Task description —
Write out an exact copy of the line with "C2: none -> 100nF (GND, VRAW)" and of each line after it, through the end of the records below.

Provided data —

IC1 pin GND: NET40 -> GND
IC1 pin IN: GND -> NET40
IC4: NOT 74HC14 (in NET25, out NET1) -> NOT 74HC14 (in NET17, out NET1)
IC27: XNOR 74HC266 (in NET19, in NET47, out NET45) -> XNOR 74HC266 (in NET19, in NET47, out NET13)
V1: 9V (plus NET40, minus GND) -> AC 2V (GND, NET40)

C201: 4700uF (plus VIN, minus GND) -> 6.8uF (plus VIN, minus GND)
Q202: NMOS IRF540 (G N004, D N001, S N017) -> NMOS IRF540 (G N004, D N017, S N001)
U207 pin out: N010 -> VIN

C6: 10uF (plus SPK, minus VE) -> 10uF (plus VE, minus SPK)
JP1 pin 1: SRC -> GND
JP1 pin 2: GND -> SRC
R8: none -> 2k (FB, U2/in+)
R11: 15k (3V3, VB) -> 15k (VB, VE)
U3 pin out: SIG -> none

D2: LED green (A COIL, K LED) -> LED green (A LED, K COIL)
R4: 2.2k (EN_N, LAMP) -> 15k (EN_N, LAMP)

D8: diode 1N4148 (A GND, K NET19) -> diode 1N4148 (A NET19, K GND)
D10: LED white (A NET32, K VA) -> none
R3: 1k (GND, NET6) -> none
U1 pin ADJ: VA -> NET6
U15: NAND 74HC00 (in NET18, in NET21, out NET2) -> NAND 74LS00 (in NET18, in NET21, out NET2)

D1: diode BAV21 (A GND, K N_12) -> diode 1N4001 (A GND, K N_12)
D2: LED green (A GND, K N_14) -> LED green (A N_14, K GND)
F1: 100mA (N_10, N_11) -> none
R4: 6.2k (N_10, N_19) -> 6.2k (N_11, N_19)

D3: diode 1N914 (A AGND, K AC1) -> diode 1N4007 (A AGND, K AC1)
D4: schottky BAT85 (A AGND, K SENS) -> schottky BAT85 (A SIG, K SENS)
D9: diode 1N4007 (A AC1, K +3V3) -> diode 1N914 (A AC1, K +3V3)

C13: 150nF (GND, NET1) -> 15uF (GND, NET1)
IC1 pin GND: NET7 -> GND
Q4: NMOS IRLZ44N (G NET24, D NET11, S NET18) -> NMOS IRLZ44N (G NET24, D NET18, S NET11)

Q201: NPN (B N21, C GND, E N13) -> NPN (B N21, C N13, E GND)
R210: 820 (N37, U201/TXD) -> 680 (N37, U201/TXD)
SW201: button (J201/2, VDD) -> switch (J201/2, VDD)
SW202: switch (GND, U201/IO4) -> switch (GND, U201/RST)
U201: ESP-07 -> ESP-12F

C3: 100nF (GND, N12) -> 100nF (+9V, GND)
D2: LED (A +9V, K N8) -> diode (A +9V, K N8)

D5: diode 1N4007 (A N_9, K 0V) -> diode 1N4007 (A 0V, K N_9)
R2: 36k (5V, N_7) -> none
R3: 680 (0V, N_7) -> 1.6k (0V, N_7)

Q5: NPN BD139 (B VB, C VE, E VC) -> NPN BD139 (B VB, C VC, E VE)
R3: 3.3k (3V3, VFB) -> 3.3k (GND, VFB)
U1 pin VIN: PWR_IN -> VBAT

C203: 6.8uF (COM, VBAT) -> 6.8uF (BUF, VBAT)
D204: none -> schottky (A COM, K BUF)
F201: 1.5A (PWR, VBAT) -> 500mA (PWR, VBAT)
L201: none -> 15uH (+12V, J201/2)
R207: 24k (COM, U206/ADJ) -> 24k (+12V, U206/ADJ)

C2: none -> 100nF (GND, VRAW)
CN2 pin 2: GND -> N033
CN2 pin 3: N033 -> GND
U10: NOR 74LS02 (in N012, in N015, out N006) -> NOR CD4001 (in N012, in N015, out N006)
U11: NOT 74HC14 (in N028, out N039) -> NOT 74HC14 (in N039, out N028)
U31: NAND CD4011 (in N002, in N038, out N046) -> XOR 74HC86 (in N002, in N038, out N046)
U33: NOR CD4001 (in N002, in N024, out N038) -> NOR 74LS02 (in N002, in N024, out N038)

Completed exercise —
C2: none -> 100nF (GND, VRAW)
CN2 pin 2: GND -> N033
CN2 pin 3: N033 -> GND
U10: NOR 74LS02 (in N012, in N015, out N006) -> NOR CD4001 (in N012, in N015, out N006)
U11: NOT 74HC14 (in N028, out N039) -> NOT 74HC14 (in N039, out N028)
U31: NAND CD4011 (in N002, in N038, out N046) -> XOR 74HC86 (in N002, in N038, out N046)
U33: NOR CD4001 (in N002, in N024, out N038) -> NOR 74LS02 (in N002, in N024, out N038)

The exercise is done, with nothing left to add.